* **WHAT YOU ARE ASKED TO DO**: Which lines run from the one containing "The feutre [jaune]" through the end of the entries? Restate them word for word, and only those.

* **DATA**:
====================
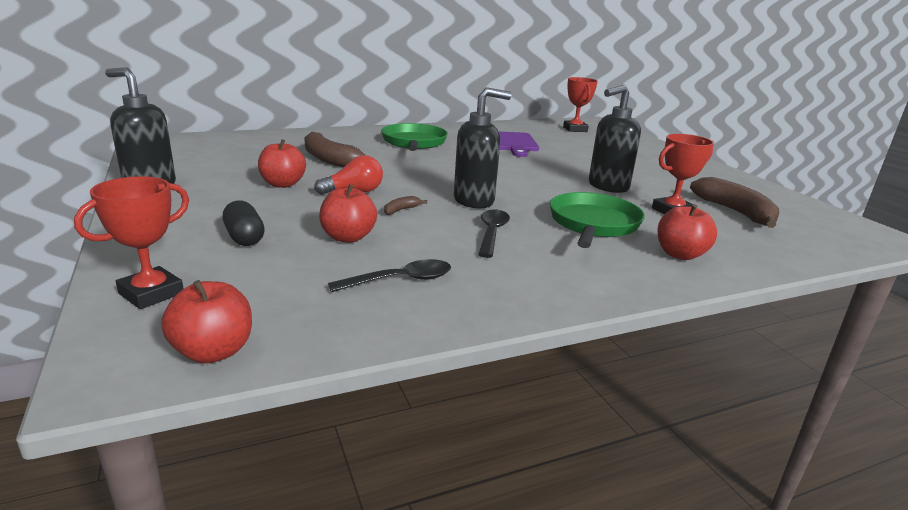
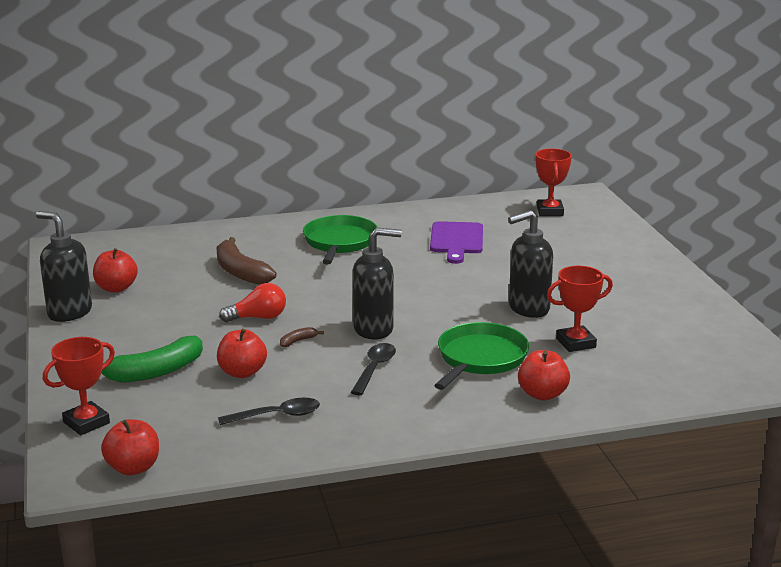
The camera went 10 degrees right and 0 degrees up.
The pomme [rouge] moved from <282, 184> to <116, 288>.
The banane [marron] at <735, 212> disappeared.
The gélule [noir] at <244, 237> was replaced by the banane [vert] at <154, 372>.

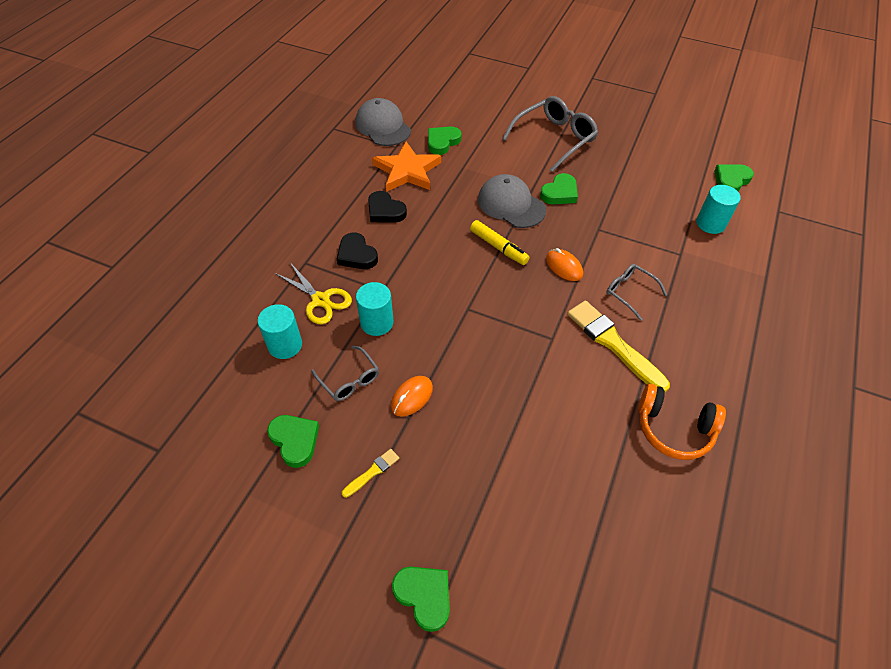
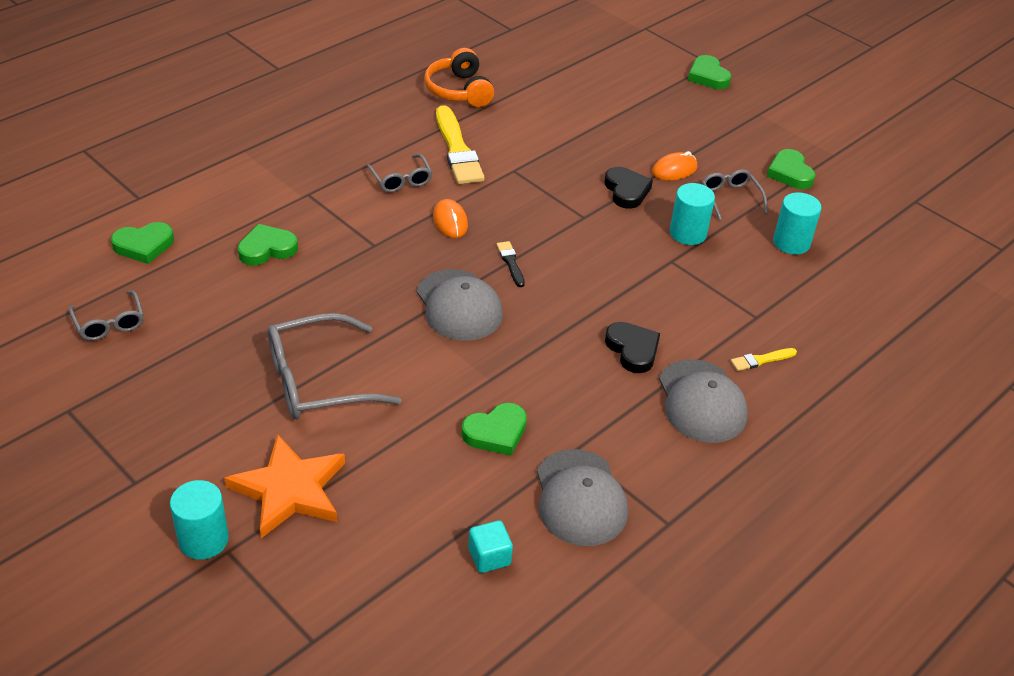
The camera went 160 degrees left and 10 degrees down.
The étoile [orange] moved from <407, 171> to <289, 490>.
The cœur [vert] moved from <559, 193> to <267, 249>.
The cylindre [turquoise] moved from <710, 224> to <203, 540>.
The feutre [jaune] at <498, 247> was replaced by the pinceau [noir] at <510, 263>.
The cœur [noir] moved from <356, 255> to <626, 191>.
The ciseaux [jaune] at <320, 300> disappeared.
The casque audio [orange] at <673, 429> turned 150 degrees counterclockwise.
The pinceau [jaune] moved from <372, 472> to <761, 360>.
The lunettes [gris] at <109, 323> appeared.
The casquette [gris] at <701, 401> appeared.
The cube [turquoise] at <489, 557> appeared.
====================
* **SOLUTION BELOW**:
The feutre [jaune] at <498, 247> was replaced by the pinceau [noir] at <510, 263>.
The cœur [noir] moved from <356, 255> to <626, 191>.
The ciseaux [jaune] at <320, 300> disappeared.
The casque audio [orange] at <673, 429> turned 150 degrees counterclockwise.
The pinceau [jaune] moved from <372, 472> to <761, 360>.
The lunettes [gris] at <109, 323> appeared.
The casquette [gris] at <701, 401> appeared.
The cube [turquoise] at <489, 557> appeared.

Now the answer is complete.